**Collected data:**
* * * * * * *
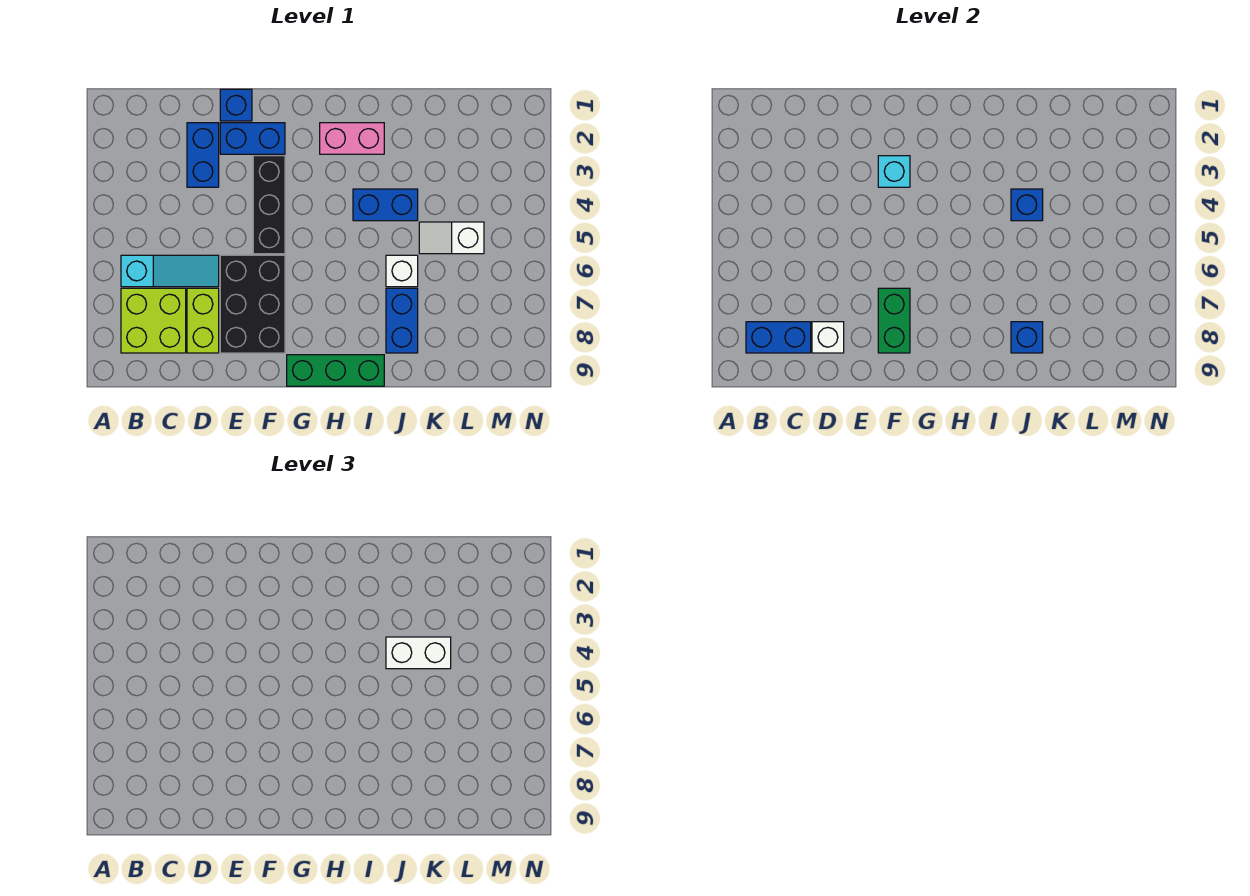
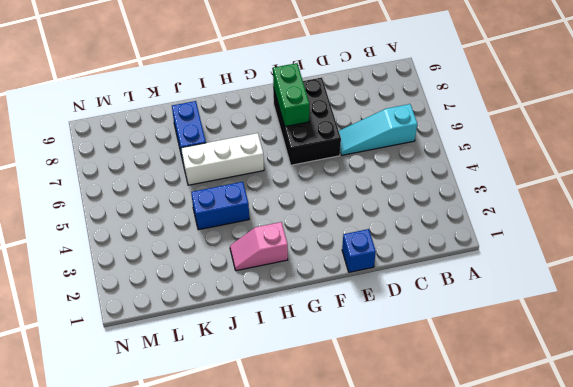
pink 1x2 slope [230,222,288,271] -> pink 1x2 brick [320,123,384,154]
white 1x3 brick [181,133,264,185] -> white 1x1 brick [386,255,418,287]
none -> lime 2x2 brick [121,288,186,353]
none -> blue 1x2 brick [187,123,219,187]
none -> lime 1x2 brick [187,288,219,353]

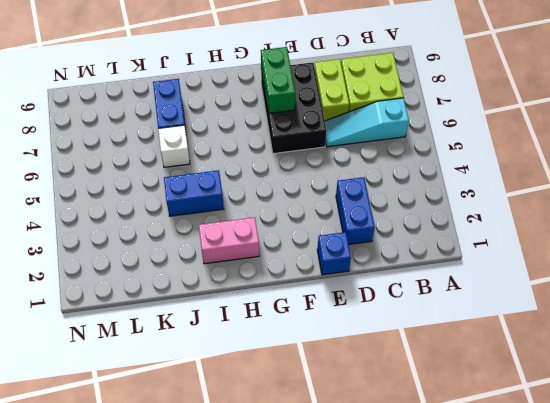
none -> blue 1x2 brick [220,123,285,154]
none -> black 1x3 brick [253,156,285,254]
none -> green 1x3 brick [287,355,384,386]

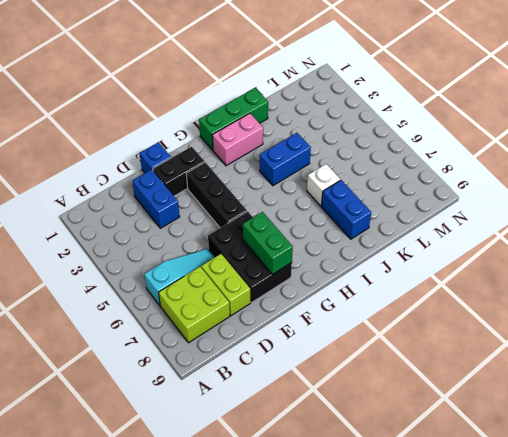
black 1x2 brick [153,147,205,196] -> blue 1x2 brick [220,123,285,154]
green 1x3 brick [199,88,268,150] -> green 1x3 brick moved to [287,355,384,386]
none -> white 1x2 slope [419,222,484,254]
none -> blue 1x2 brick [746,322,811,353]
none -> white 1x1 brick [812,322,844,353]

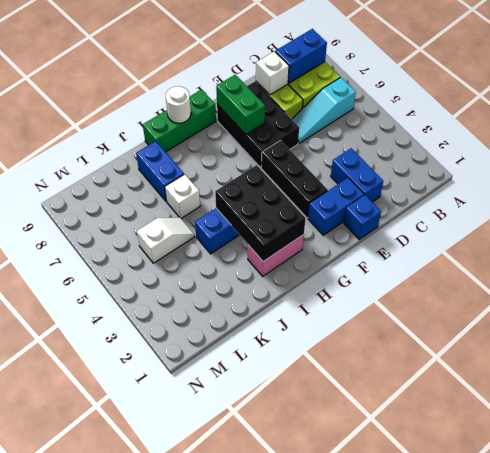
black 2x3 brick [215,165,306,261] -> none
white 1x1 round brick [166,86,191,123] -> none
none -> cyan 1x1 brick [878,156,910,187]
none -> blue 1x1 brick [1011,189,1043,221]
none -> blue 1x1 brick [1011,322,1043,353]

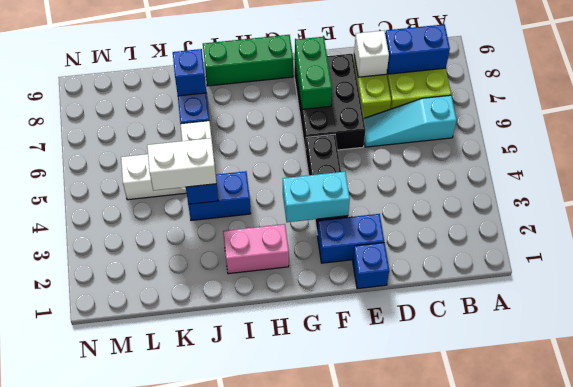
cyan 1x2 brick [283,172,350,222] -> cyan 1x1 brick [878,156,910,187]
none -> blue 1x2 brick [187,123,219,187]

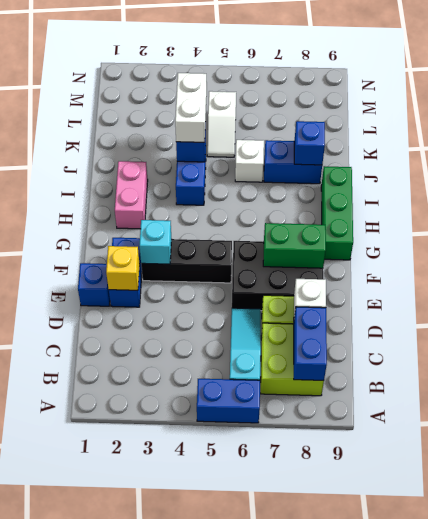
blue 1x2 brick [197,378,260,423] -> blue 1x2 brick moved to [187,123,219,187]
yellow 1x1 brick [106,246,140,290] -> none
* * * * * * *
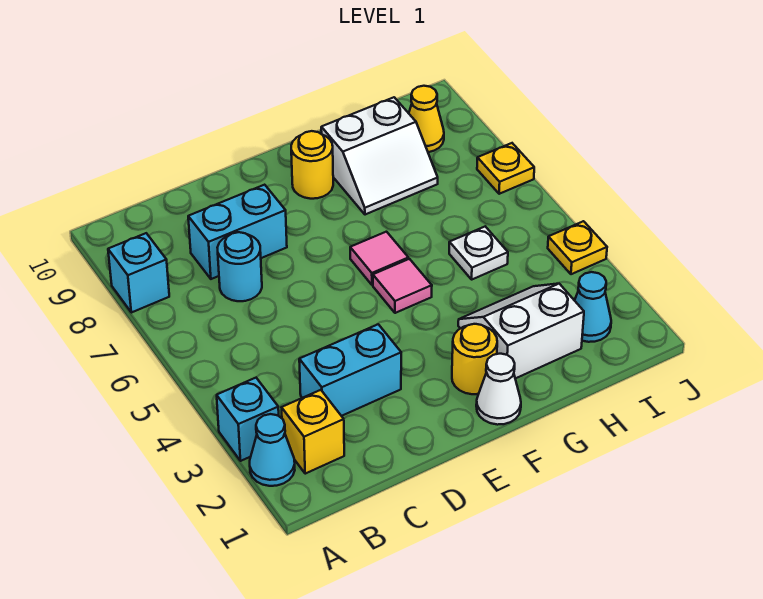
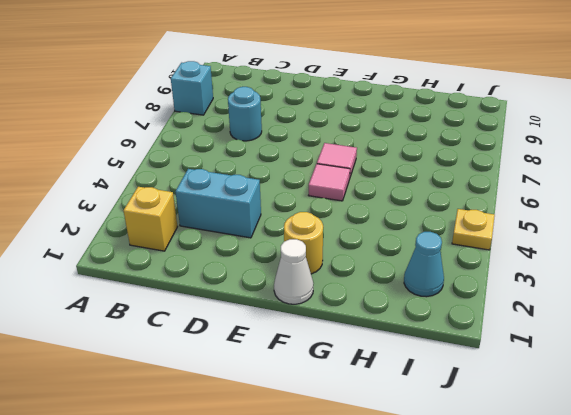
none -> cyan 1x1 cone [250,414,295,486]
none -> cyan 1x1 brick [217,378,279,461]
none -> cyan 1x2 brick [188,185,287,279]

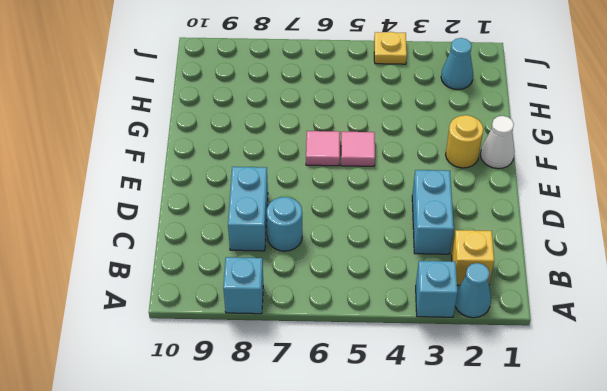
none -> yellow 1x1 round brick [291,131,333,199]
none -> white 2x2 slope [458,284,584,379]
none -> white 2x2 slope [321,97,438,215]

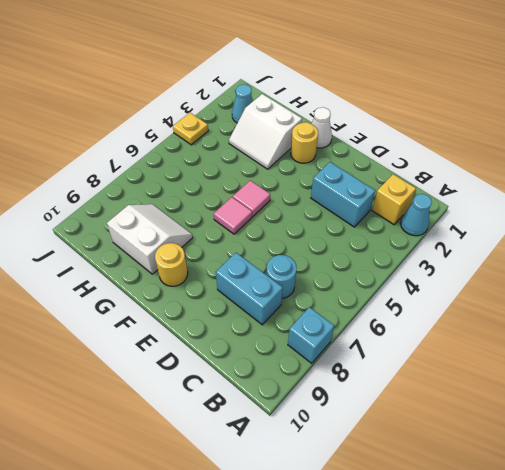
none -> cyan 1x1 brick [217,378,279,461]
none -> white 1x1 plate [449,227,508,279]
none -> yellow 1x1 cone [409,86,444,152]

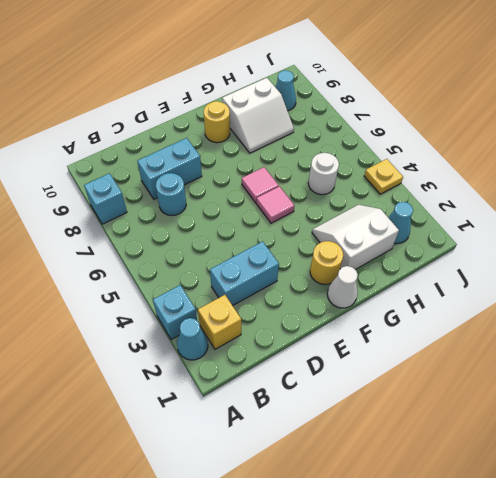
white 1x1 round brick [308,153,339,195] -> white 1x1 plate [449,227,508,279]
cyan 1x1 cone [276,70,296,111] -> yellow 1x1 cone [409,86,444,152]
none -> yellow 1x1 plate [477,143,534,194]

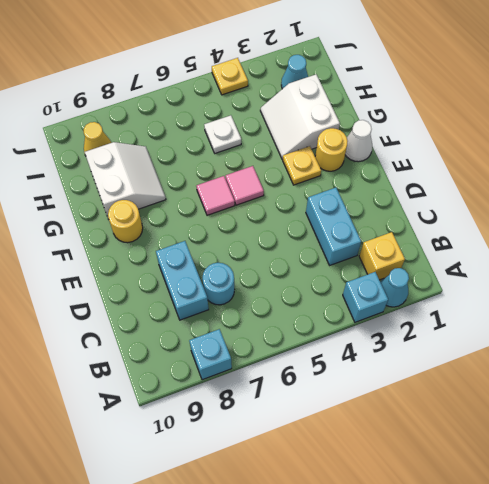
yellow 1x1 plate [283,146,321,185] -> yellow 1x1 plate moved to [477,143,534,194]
* * * * * * *
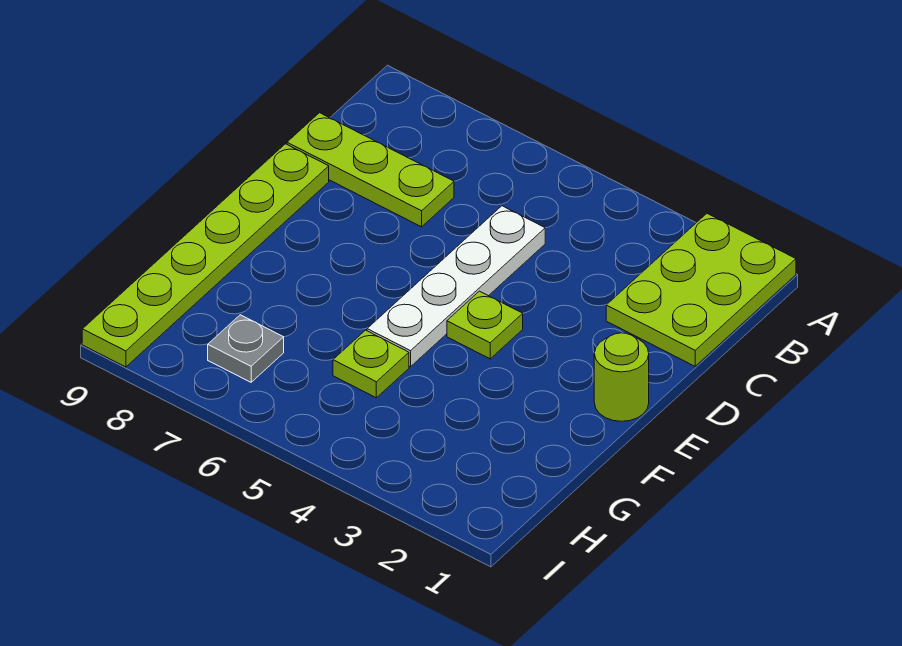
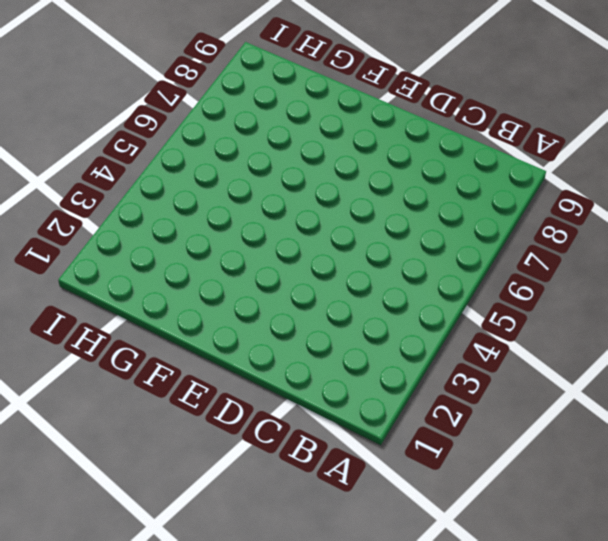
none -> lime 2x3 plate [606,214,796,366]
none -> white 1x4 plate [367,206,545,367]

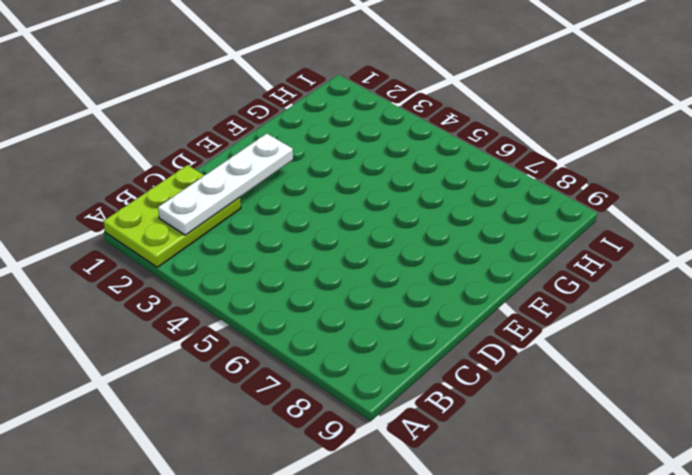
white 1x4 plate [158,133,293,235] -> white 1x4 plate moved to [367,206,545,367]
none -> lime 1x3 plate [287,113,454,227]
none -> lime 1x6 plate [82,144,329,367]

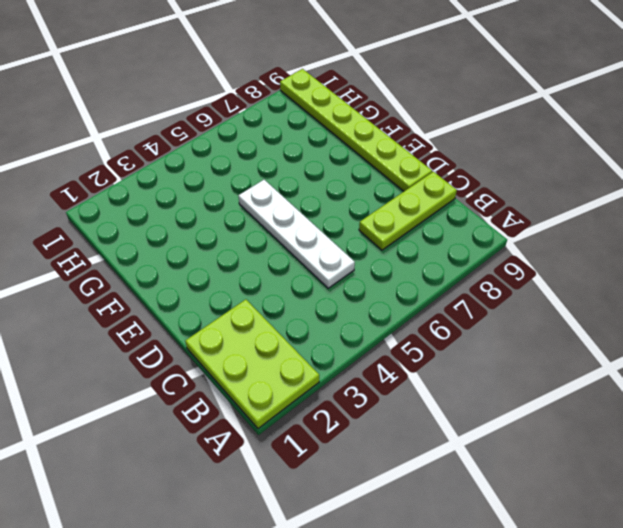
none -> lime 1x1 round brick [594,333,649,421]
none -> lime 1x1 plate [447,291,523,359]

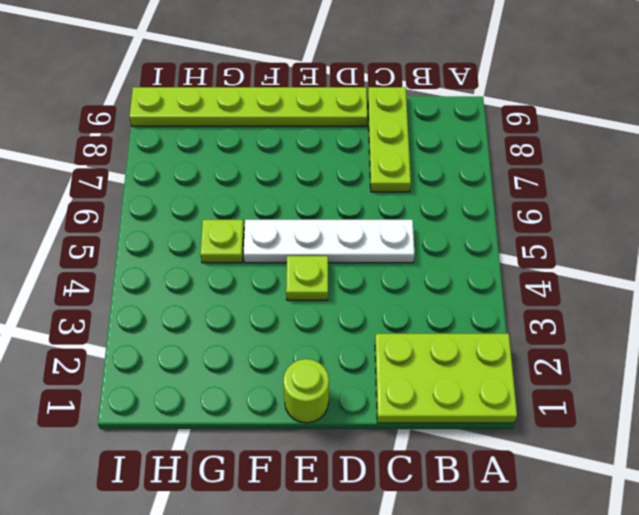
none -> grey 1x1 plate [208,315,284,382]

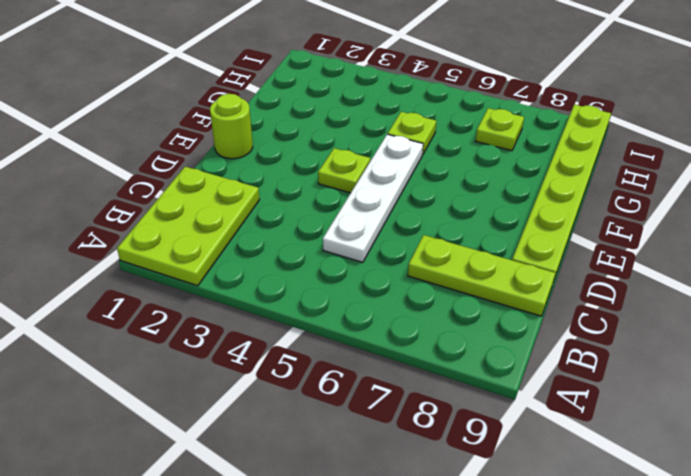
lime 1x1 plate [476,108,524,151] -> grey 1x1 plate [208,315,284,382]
* * * * * * *
**PROBLEM TO SOLVE:**
Which lines in the records above contain the word "cyan"? Copy each one.

**WRITTEN REPLY:**
none -> cyan 1x1 brick [878,156,910,187]
cyan 1x2 brick [283,172,350,222] -> cyan 1x1 brick [878,156,910,187]
none -> cyan 1x1 cone [250,414,295,486]
none -> cyan 1x1 brick [217,378,279,461]
none -> cyan 1x2 brick [188,185,287,279]
none -> cyan 1x1 brick [217,378,279,461]
cyan 1x1 cone [276,70,296,111] -> yellow 1x1 cone [409,86,444,152]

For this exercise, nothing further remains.